• **Aim of the task**
Start at the line containing "STEPPER pin IN4: D3 -> TX" and transcribe every line exactly through the end of the records below, and only those lines.

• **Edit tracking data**
---

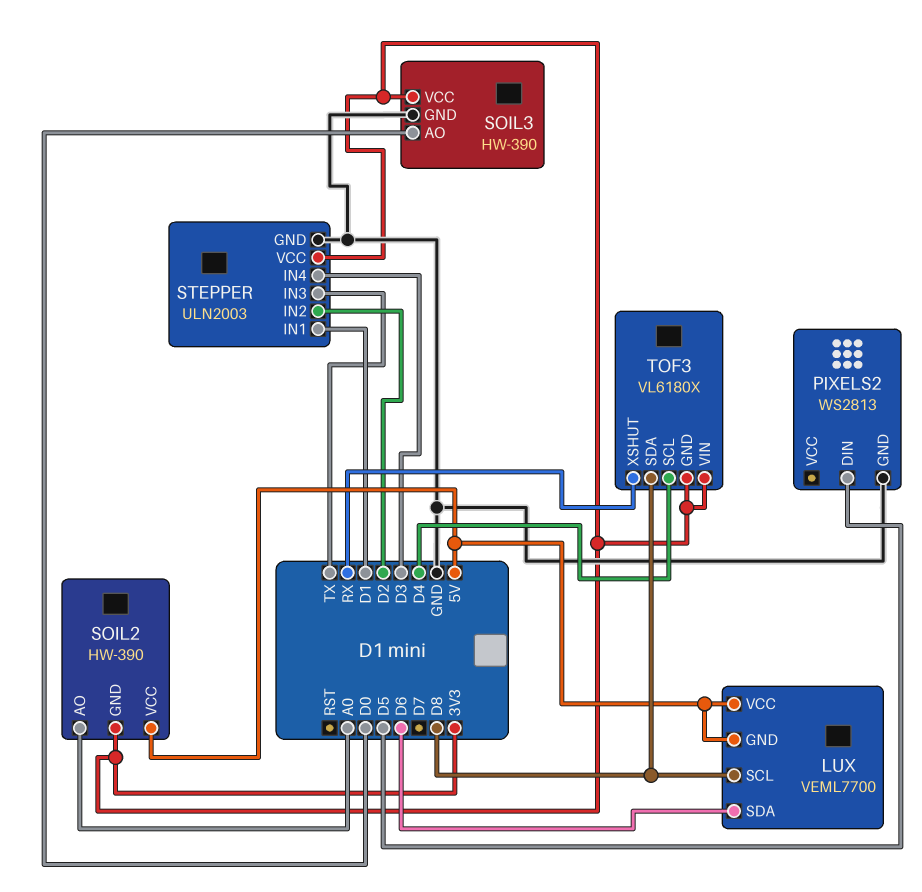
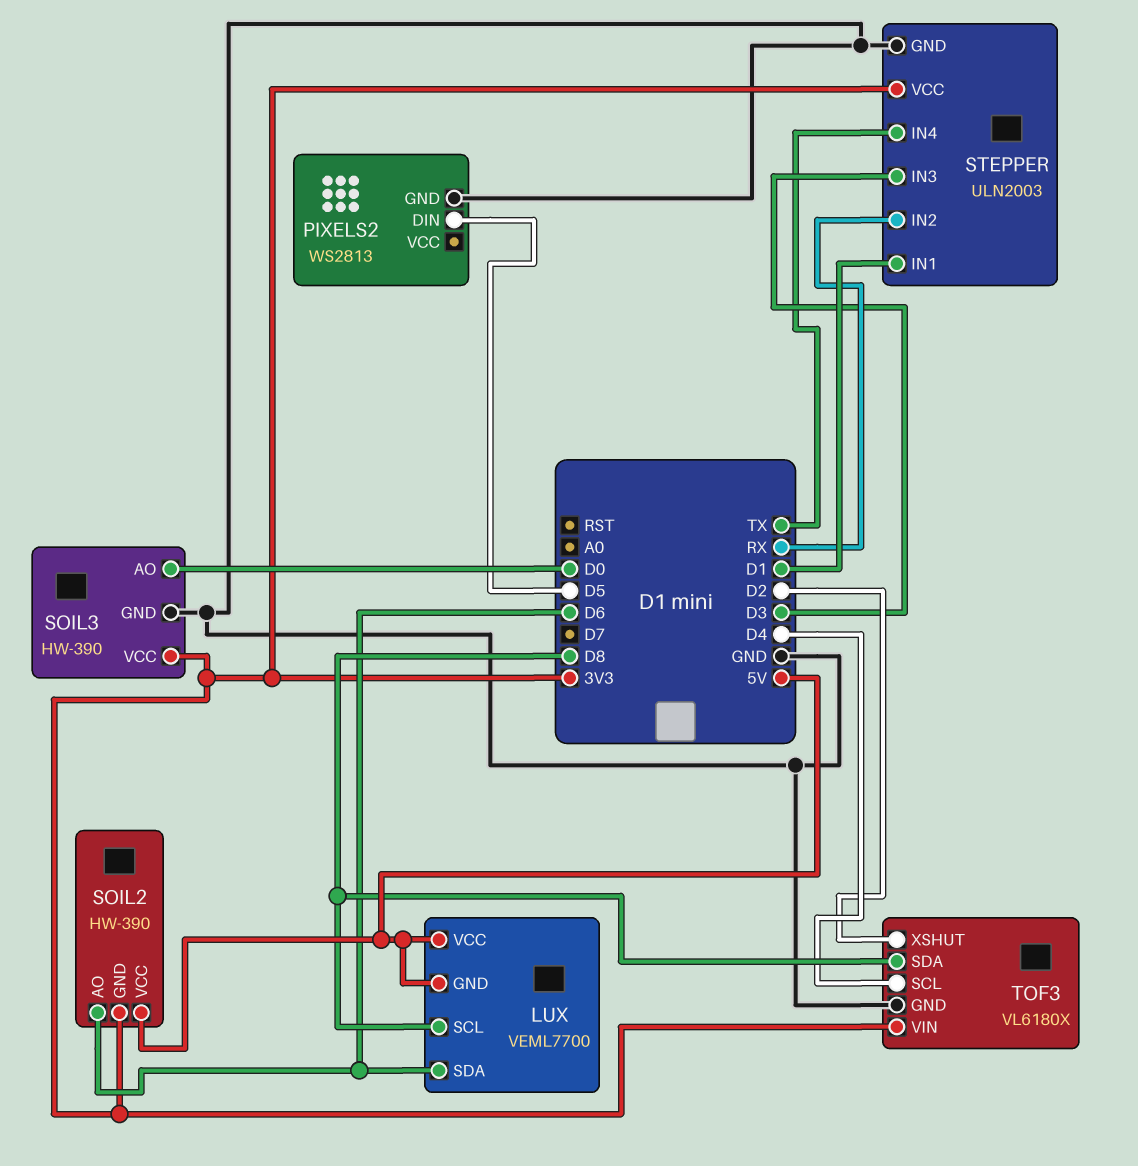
SOIL2 pin AO: A0 -> D6
STEPPER pin IN2: D2 -> RX
STEPPER pin IN3: TX -> D3
STEPPER pin IN4: D3 -> TX
TOF3 pin GND: 3V3 -> GND
TOF3 pin XSHUT: RX -> D2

---

• **Output of the task**
STEPPER pin IN4: D3 -> TX
TOF3 pin GND: 3V3 -> GND
TOF3 pin XSHUT: RX -> D2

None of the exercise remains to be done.